• [ASSIGNED TASK] Count the lines in the entries below that mention the string "purple", then write that number by itself.

• [GIVEN INFORMATION]

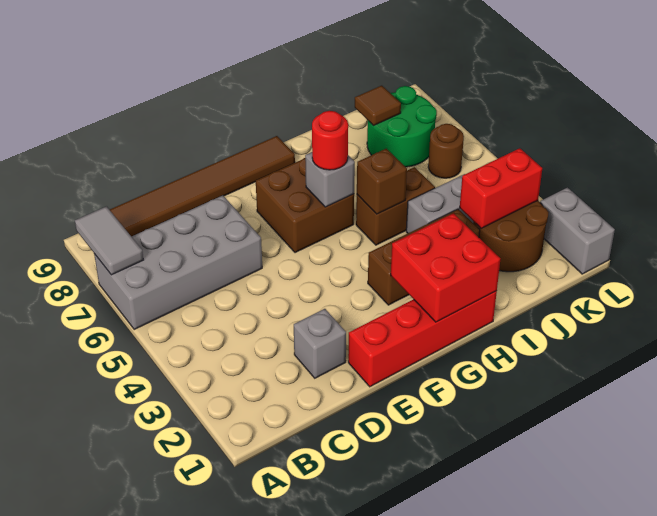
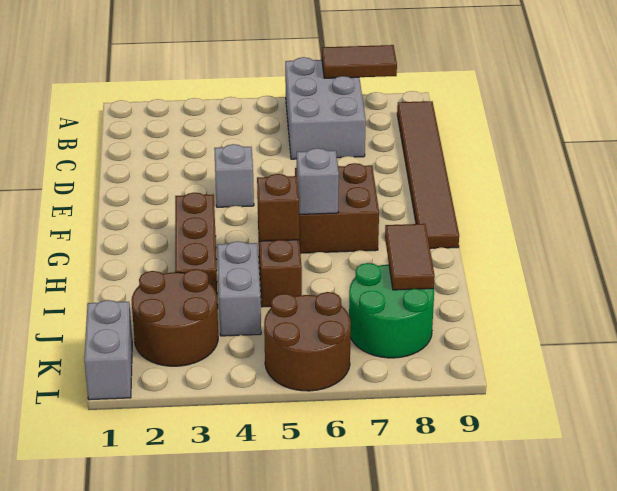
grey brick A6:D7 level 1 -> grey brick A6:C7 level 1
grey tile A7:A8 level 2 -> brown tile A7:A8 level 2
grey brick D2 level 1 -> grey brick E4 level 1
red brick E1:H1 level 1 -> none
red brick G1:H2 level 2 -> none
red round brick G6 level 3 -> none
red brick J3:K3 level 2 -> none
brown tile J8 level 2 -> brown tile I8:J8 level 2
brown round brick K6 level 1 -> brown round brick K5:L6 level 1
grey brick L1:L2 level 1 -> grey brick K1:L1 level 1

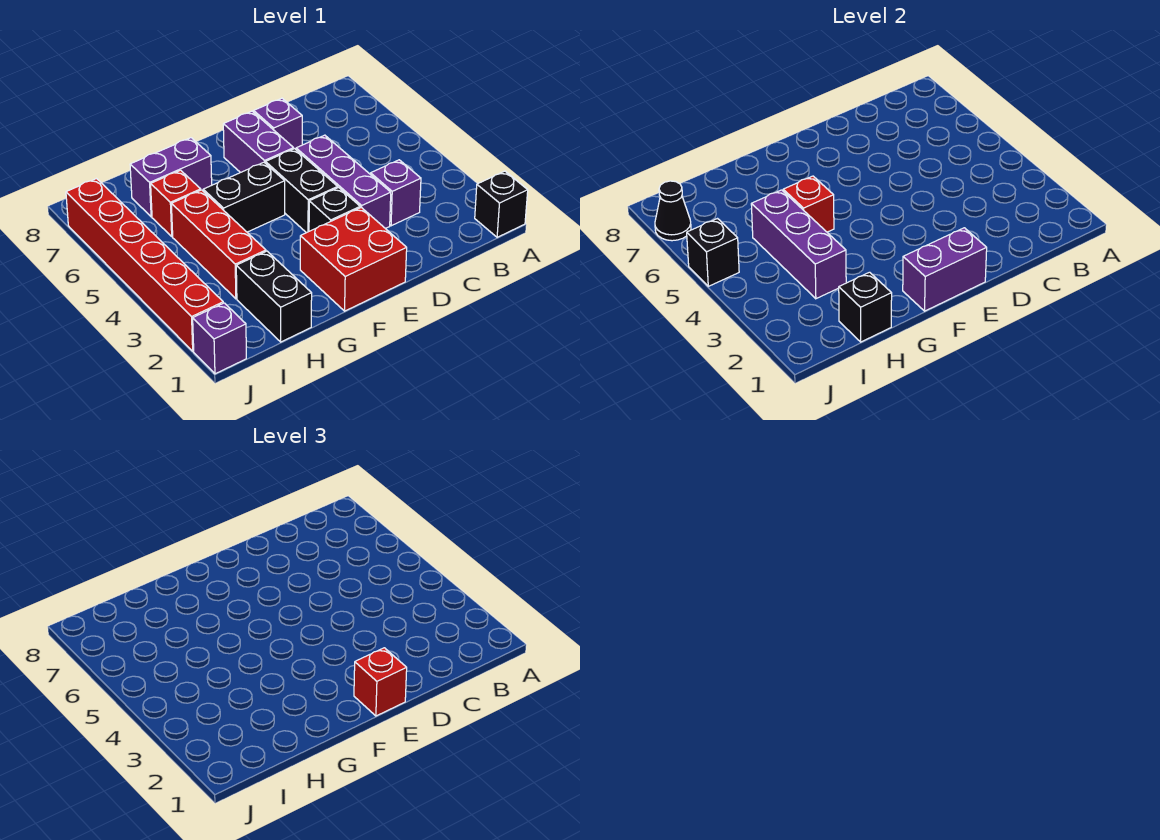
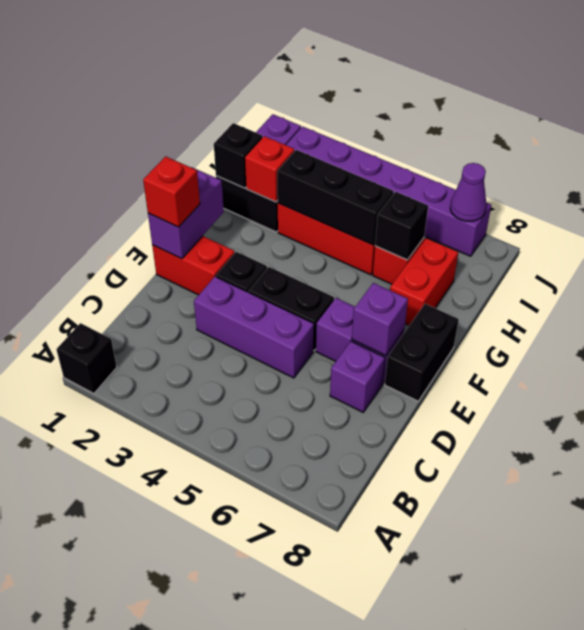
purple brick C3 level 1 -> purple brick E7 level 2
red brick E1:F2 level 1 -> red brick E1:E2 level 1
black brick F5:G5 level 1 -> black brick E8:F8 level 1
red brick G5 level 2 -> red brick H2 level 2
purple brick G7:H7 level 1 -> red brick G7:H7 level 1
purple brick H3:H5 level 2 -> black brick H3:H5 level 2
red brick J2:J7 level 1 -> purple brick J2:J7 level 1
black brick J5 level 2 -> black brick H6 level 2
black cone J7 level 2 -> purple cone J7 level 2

• [EXERCISE ANSWER] 5